╭──

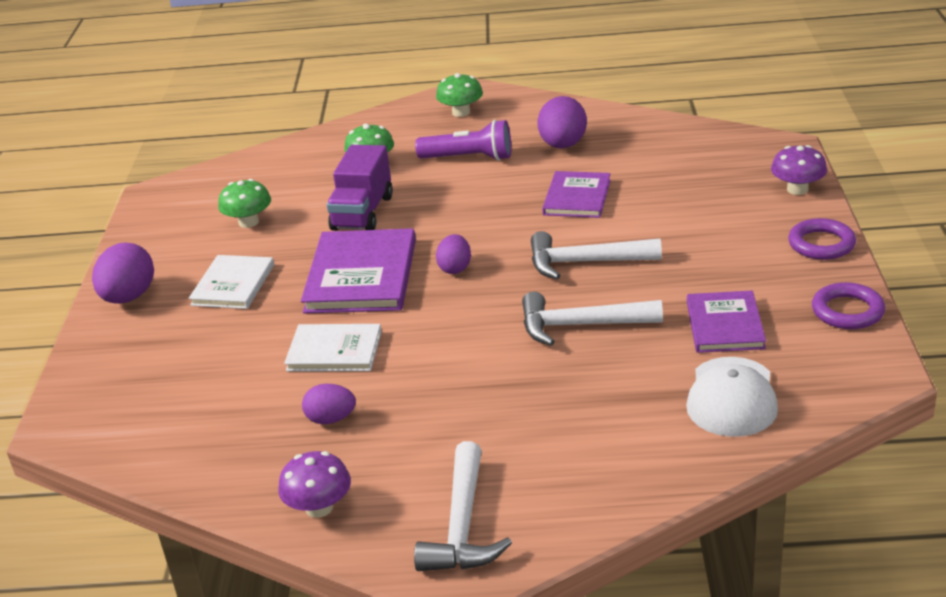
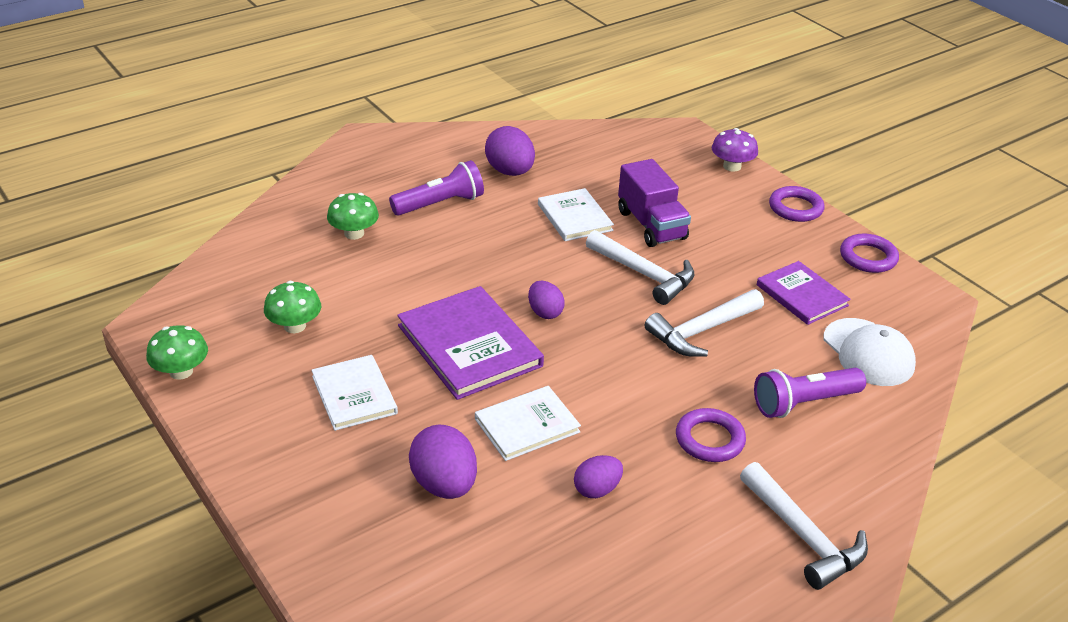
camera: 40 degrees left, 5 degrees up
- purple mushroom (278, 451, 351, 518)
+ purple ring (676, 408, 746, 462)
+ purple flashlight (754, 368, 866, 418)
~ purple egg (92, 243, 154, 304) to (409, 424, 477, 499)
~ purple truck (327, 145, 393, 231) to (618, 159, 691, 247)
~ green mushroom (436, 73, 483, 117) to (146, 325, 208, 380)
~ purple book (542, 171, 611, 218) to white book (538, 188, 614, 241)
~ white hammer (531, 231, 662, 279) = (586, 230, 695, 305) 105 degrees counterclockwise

╰──

* _What you need to do_:
Retype the listing exactly. Leave out its pictures.

* _Final answer_:
camera: 40 degrees left, 5 degrees up
- purple mushroom (278, 451, 351, 518)
+ purple ring (676, 408, 746, 462)
+ purple flashlight (754, 368, 866, 418)
~ purple egg (92, 243, 154, 304) to (409, 424, 477, 499)
~ purple truck (327, 145, 393, 231) to (618, 159, 691, 247)
~ green mushroom (436, 73, 483, 117) to (146, 325, 208, 380)
~ purple book (542, 171, 611, 218) to white book (538, 188, 614, 241)
~ white hammer (531, 231, 662, 279) = (586, 230, 695, 305) 105 degrees counterclockwise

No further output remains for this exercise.